[REQUIREMENT] Could you repeat, word for word, every line from the one containing "Find <item>carcinoma</item>. (SVG masks)" through the final line of the records below, and nothing else?
(begin)
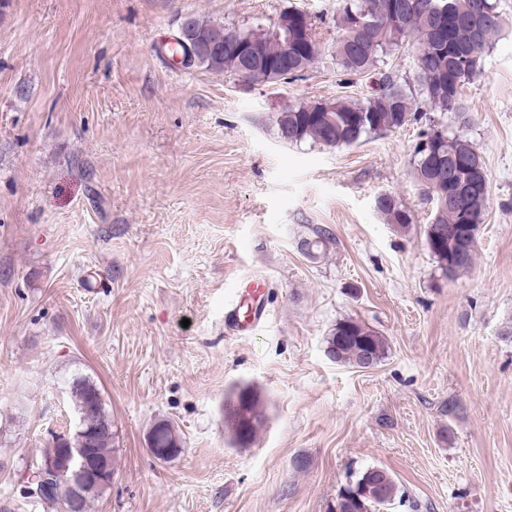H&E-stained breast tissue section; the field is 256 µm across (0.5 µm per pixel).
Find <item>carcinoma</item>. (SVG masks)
<instances>
[{
	"label": "carcinoma",
	"mask_w": 512,
	"mask_h": 512,
	"mask_svg": "<svg viewBox=\"0 0 512 512\" xmlns=\"http://www.w3.org/2000/svg\"><path fill=\"white\" fill-rule=\"evenodd\" d=\"M476 0H340L332 60L349 76L369 71L379 73L377 87L366 101H319L286 106L277 117L278 138L285 144L305 140L328 147H352L372 134H382L409 124L426 122L429 129L415 148L412 176L421 199L432 205L425 237L428 250L445 278L469 270L475 260L477 237L488 196V173L473 174L465 168L473 143L435 124L432 112L461 111V89L478 71L481 53L503 31L498 0H488L491 13L475 17ZM265 54L269 60L248 64L232 49L224 59L203 67L224 71L246 83L288 80L301 76L322 55L315 22L305 24L309 54L295 51V35L283 46L276 22L266 24ZM412 41L417 45L413 80L396 70H383L380 63L396 48ZM387 223L401 228L413 223L412 212L395 195L381 193L375 201ZM330 233L323 229L300 241L303 252L314 257L327 248ZM389 349L380 332L354 318L336 322L326 339L330 360L361 367L366 360L380 363ZM71 401L83 422L63 436L66 448L84 447L88 431L96 432L97 455L115 463L112 419L99 386L86 376L70 385ZM264 419V405L257 391L245 386L224 401V427L231 441L248 447L256 439ZM155 447L179 448L182 440L175 426L161 420L154 424ZM108 484L84 488L83 512L101 497ZM398 491L393 475L377 466L356 475L336 495V512H380L392 503Z\"/></svg>",
	"instance_id": "1"
}]
</instances>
(end)
[EXERCISE OUTPUT]
Find <item>carcinoma</item>. (SVG masks)
<instances>
[{
	"label": "carcinoma",
	"mask_w": 512,
	"mask_h": 512,
	"mask_svg": "<svg viewBox=\"0 0 512 512\" xmlns=\"http://www.w3.org/2000/svg\"><path fill=\"white\" fill-rule=\"evenodd\" d=\"M476 0H340L332 60L349 76L369 71L379 73L377 87L366 101H319L286 106L277 117L278 138L285 144L305 140L328 147H352L372 134H382L409 124L426 122L429 129L415 148L412 176L421 199L432 205L425 237L428 250L445 278L469 270L475 260L477 237L488 196V173L473 174L465 168L473 143L435 124L432 112L461 111V89L478 71L481 53L503 31L498 0H488L491 13L475 17ZM265 54L269 60L248 64L232 49L224 59L203 67L224 71L246 83L288 80L301 76L322 55L315 22L305 24L309 54L295 51V35L283 46L276 22L266 24ZM412 41L417 45L413 80L396 70H383L380 63L396 48ZM387 223L401 228L413 223L412 212L395 195L381 193L375 201ZM330 233L323 229L300 241L303 252L314 257L327 248ZM389 349L380 332L354 318L336 322L326 339L330 360L361 367L366 360L380 363ZM71 401L83 422L63 436L66 448L84 447L88 431L96 432L97 455L115 463L112 419L99 386L86 376L70 385ZM264 419V405L257 391L245 386L224 401V427L231 441L248 447L256 439ZM155 447L179 448L182 440L175 426L161 420L154 424ZM108 484L84 488L83 512L101 497ZM398 491L393 475L377 466L356 475L336 495V512H380L392 503Z\"/></svg>",
	"instance_id": "1"
}]
</instances>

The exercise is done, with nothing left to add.